***** Data section

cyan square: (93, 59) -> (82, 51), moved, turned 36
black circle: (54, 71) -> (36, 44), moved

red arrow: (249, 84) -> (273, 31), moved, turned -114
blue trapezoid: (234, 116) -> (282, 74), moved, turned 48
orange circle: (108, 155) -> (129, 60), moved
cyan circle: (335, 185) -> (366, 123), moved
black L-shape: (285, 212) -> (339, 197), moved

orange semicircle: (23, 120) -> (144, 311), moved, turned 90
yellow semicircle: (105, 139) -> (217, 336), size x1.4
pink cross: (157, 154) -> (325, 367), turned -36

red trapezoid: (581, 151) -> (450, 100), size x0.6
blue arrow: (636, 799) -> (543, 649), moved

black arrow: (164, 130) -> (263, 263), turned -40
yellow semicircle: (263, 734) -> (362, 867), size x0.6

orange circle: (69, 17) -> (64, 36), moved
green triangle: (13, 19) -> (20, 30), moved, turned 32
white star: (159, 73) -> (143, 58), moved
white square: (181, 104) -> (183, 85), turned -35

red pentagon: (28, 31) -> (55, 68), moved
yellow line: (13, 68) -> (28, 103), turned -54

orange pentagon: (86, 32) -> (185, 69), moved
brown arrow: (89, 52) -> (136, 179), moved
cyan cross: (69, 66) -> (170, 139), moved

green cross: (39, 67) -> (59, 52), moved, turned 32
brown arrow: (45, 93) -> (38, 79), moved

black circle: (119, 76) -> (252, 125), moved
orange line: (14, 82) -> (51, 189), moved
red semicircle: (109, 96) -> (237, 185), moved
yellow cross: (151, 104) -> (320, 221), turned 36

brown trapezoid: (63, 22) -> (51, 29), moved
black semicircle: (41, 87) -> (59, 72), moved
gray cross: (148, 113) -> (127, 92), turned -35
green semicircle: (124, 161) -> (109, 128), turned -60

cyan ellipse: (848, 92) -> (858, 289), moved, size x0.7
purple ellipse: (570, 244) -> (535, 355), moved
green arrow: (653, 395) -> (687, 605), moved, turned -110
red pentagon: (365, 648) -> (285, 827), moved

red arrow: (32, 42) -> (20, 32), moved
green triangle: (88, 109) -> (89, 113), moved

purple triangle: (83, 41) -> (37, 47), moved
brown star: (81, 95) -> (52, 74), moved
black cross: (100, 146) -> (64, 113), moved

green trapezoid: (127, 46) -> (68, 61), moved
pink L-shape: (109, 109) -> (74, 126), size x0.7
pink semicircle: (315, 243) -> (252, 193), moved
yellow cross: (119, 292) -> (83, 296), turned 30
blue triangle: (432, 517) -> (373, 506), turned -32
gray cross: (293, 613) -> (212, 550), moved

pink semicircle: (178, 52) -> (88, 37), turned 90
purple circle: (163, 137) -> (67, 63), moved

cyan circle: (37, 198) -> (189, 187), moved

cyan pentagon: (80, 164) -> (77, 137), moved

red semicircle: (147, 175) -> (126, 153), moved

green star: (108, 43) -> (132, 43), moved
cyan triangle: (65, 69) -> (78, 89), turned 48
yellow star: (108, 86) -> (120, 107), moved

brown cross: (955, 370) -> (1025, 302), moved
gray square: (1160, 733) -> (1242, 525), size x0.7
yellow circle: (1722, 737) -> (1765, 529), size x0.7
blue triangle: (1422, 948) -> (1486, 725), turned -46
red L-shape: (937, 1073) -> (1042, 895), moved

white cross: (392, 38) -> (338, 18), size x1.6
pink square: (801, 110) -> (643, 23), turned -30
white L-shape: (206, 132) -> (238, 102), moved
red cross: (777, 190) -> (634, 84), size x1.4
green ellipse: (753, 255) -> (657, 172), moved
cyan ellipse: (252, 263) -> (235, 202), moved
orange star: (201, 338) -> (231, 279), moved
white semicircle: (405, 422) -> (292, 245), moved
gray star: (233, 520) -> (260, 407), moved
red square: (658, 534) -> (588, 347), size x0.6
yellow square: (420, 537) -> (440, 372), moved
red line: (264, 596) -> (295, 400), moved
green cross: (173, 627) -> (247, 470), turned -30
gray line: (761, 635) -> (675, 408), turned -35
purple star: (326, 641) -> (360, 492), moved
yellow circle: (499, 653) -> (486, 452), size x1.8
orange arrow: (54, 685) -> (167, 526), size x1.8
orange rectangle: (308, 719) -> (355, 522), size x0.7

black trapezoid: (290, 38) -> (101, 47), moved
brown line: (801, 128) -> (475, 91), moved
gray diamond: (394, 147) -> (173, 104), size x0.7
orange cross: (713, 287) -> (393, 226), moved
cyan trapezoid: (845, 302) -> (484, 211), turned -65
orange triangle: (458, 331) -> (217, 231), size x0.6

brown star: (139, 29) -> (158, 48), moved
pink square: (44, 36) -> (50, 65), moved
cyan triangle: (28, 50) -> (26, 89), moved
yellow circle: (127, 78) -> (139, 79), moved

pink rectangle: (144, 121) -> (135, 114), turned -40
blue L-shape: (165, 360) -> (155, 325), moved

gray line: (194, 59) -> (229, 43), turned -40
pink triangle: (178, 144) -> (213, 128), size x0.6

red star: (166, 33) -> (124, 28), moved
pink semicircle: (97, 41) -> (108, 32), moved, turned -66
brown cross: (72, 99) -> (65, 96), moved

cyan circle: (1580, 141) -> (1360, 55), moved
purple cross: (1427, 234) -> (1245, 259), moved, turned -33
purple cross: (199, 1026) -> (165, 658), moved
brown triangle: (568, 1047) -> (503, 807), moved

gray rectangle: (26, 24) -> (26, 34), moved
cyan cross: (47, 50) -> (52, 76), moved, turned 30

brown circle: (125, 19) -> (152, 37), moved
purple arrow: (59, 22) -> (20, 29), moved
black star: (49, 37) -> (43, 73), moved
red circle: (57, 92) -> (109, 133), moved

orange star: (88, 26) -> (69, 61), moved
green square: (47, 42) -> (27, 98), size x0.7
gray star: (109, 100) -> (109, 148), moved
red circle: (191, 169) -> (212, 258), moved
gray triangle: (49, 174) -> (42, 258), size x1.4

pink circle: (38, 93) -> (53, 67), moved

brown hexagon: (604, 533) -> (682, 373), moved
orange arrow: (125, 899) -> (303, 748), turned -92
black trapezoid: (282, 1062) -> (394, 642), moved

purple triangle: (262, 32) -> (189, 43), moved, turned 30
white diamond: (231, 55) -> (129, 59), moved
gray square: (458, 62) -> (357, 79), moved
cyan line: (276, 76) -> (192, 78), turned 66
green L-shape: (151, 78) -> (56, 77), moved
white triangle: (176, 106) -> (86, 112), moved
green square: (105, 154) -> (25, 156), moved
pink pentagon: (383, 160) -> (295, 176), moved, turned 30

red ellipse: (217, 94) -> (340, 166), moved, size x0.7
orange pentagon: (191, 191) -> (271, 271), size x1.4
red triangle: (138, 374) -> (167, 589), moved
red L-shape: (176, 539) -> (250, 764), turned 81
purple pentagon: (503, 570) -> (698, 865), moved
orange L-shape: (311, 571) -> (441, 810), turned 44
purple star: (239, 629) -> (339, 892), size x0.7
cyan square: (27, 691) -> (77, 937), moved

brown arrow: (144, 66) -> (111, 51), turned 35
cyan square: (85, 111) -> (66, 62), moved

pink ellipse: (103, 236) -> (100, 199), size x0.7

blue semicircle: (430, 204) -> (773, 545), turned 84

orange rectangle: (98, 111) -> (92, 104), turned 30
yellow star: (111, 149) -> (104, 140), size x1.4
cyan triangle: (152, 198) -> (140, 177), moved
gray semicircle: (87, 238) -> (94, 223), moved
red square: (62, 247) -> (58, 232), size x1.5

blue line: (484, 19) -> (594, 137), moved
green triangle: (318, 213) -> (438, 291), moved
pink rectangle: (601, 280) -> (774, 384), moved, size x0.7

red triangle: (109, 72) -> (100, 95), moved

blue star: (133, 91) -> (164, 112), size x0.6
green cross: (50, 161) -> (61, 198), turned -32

**********

Goal of the exercise
Output, from the data above, the lines from the line with "black circle: (54, 71) -> (36, 44), moved" to the line with "cyan cross: (69, 66) -> (170, 139), moved" exactly as they stand, both ends included and nothing else.

Answer box
black circle: (54, 71) -> (36, 44), moved

red arrow: (249, 84) -> (273, 31), moved, turned -114
blue trapezoid: (234, 116) -> (282, 74), moved, turned 48
orange circle: (108, 155) -> (129, 60), moved
cyan circle: (335, 185) -> (366, 123), moved
black L-shape: (285, 212) -> (339, 197), moved

orange semicircle: (23, 120) -> (144, 311), moved, turned 90
yellow semicircle: (105, 139) -> (217, 336), size x1.4
pink cross: (157, 154) -> (325, 367), turned -36

red trapezoid: (581, 151) -> (450, 100), size x0.6
blue arrow: (636, 799) -> (543, 649), moved

black arrow: (164, 130) -> (263, 263), turned -40
yellow semicircle: (263, 734) -> (362, 867), size x0.6

orange circle: (69, 17) -> (64, 36), moved
green triangle: (13, 19) -> (20, 30), moved, turned 32
white star: (159, 73) -> (143, 58), moved
white square: (181, 104) -> (183, 85), turned -35

red pentagon: (28, 31) -> (55, 68), moved
yellow line: (13, 68) -> (28, 103), turned -54

orange pentagon: (86, 32) -> (185, 69), moved
brown arrow: (89, 52) -> (136, 179), moved
cyan cross: (69, 66) -> (170, 139), moved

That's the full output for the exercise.